- Source information -
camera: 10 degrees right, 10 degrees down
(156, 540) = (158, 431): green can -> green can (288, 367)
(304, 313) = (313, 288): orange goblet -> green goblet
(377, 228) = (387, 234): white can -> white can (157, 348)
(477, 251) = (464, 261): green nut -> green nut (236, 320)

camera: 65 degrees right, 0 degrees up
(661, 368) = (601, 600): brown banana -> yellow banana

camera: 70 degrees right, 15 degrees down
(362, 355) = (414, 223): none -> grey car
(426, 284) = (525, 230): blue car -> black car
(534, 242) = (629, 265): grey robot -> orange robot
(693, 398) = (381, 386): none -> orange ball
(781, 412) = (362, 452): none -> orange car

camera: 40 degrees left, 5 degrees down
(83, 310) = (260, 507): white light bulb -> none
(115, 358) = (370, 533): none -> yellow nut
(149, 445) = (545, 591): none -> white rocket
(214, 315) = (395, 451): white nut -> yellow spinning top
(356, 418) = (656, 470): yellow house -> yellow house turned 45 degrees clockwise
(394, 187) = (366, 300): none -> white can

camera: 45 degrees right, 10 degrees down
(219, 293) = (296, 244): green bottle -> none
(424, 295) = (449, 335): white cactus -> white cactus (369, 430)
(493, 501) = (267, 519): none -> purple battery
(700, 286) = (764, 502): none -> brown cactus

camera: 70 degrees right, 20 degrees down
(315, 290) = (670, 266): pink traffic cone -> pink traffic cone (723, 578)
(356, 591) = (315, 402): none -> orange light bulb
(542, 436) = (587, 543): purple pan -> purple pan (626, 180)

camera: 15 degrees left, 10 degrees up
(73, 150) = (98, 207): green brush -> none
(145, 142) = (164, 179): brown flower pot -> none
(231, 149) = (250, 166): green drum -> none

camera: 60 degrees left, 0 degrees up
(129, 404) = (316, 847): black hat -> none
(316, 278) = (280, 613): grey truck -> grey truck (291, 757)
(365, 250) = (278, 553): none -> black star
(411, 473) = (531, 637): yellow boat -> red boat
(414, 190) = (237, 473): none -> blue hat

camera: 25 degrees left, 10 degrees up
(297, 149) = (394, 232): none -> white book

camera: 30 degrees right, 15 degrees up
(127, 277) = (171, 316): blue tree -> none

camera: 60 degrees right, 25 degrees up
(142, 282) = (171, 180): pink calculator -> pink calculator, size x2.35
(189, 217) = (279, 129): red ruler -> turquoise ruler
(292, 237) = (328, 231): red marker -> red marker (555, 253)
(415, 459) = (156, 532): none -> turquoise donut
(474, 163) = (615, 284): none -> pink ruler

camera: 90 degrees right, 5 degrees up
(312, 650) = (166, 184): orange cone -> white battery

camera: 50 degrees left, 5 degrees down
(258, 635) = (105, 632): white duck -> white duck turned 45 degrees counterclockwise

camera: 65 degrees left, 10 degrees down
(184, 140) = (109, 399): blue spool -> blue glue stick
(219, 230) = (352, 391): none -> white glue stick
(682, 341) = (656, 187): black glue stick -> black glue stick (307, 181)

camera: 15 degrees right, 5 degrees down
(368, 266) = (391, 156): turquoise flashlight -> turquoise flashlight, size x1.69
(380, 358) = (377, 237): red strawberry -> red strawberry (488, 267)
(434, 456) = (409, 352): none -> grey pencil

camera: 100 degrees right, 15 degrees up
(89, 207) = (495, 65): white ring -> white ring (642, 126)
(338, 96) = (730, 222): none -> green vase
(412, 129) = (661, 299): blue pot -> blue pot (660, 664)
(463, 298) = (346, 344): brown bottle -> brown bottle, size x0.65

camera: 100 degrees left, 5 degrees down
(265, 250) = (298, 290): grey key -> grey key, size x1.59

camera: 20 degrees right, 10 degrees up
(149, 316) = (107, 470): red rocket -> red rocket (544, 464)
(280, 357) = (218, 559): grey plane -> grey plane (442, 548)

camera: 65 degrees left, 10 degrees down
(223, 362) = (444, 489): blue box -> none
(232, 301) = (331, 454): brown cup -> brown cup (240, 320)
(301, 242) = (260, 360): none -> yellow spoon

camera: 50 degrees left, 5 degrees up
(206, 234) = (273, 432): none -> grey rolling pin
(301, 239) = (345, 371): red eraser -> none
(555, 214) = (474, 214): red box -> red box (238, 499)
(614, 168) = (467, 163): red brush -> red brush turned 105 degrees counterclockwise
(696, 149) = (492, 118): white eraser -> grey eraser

- Assignment -
What is needed is an exact transcription of every entry.

- Answer box -
camera: 10 degrees right, 10 degrees down
(156, 540) = (158, 431): green can -> green can (288, 367)
(304, 313) = (313, 288): orange goblet -> green goblet
(377, 228) = (387, 234): white can -> white can (157, 348)
(477, 251) = (464, 261): green nut -> green nut (236, 320)

camera: 65 degrees right, 0 degrees up
(661, 368) = (601, 600): brown banana -> yellow banana

camera: 70 degrees right, 15 degrees down
(362, 355) = (414, 223): none -> grey car
(426, 284) = (525, 230): blue car -> black car
(534, 242) = (629, 265): grey robot -> orange robot
(693, 398) = (381, 386): none -> orange ball
(781, 412) = (362, 452): none -> orange car

camera: 40 degrees left, 5 degrees down
(83, 310) = (260, 507): white light bulb -> none
(115, 358) = (370, 533): none -> yellow nut
(149, 445) = (545, 591): none -> white rocket
(214, 315) = (395, 451): white nut -> yellow spinning top
(356, 418) = (656, 470): yellow house -> yellow house turned 45 degrees clockwise
(394, 187) = (366, 300): none -> white can

camera: 45 degrees right, 10 degrees down
(219, 293) = (296, 244): green bottle -> none
(424, 295) = (449, 335): white cactus -> white cactus (369, 430)
(493, 501) = (267, 519): none -> purple battery
(700, 286) = (764, 502): none -> brown cactus

camera: 70 degrees right, 20 degrees down
(315, 290) = (670, 266): pink traffic cone -> pink traffic cone (723, 578)
(356, 591) = (315, 402): none -> orange light bulb
(542, 436) = (587, 543): purple pan -> purple pan (626, 180)

camera: 15 degrees left, 10 degrees up
(73, 150) = (98, 207): green brush -> none
(145, 142) = (164, 179): brown flower pot -> none
(231, 149) = (250, 166): green drum -> none

camera: 60 degrees left, 0 degrees up
(129, 404) = (316, 847): black hat -> none
(316, 278) = (280, 613): grey truck -> grey truck (291, 757)
(365, 250) = (278, 553): none -> black star
(411, 473) = (531, 637): yellow boat -> red boat
(414, 190) = (237, 473): none -> blue hat

camera: 25 degrees left, 10 degrees up
(297, 149) = (394, 232): none -> white book

camera: 30 degrees right, 15 degrees up
(127, 277) = (171, 316): blue tree -> none

camera: 60 degrees right, 25 degrees up
(142, 282) = (171, 180): pink calculator -> pink calculator, size x2.35
(189, 217) = (279, 129): red ruler -> turquoise ruler
(292, 237) = (328, 231): red marker -> red marker (555, 253)
(415, 459) = (156, 532): none -> turquoise donut
(474, 163) = (615, 284): none -> pink ruler

camera: 90 degrees right, 5 degrees up
(312, 650) = (166, 184): orange cone -> white battery

camera: 50 degrees left, 5 degrees down
(258, 635) = (105, 632): white duck -> white duck turned 45 degrees counterclockwise

camera: 65 degrees left, 10 degrees down
(184, 140) = (109, 399): blue spool -> blue glue stick
(219, 230) = (352, 391): none -> white glue stick
(682, 341) = (656, 187): black glue stick -> black glue stick (307, 181)

camera: 15 degrees right, 5 degrees down
(368, 266) = (391, 156): turquoise flashlight -> turquoise flashlight, size x1.69
(380, 358) = (377, 237): red strawberry -> red strawberry (488, 267)
(434, 456) = (409, 352): none -> grey pencil

camera: 100 degrees right, 15 degrees up
(89, 207) = (495, 65): white ring -> white ring (642, 126)
(338, 96) = (730, 222): none -> green vase
(412, 129) = (661, 299): blue pot -> blue pot (660, 664)
(463, 298) = (346, 344): brown bottle -> brown bottle, size x0.65

camera: 100 degrees left, 5 degrees down
(265, 250) = (298, 290): grey key -> grey key, size x1.59

camera: 20 degrees right, 10 degrees up
(149, 316) = (107, 470): red rocket -> red rocket (544, 464)
(280, 357) = (218, 559): grey plane -> grey plane (442, 548)

camera: 65 degrees left, 10 degrees down
(223, 362) = (444, 489): blue box -> none
(232, 301) = (331, 454): brown cup -> brown cup (240, 320)
(301, 242) = (260, 360): none -> yellow spoon

camera: 50 degrees left, 5 degrees up
(206, 234) = (273, 432): none -> grey rolling pin
(301, 239) = (345, 371): red eraser -> none
(555, 214) = (474, 214): red box -> red box (238, 499)
(614, 168) = (467, 163): red brush -> red brush turned 105 degrees counterclockwise
(696, 149) = (492, 118): white eraser -> grey eraser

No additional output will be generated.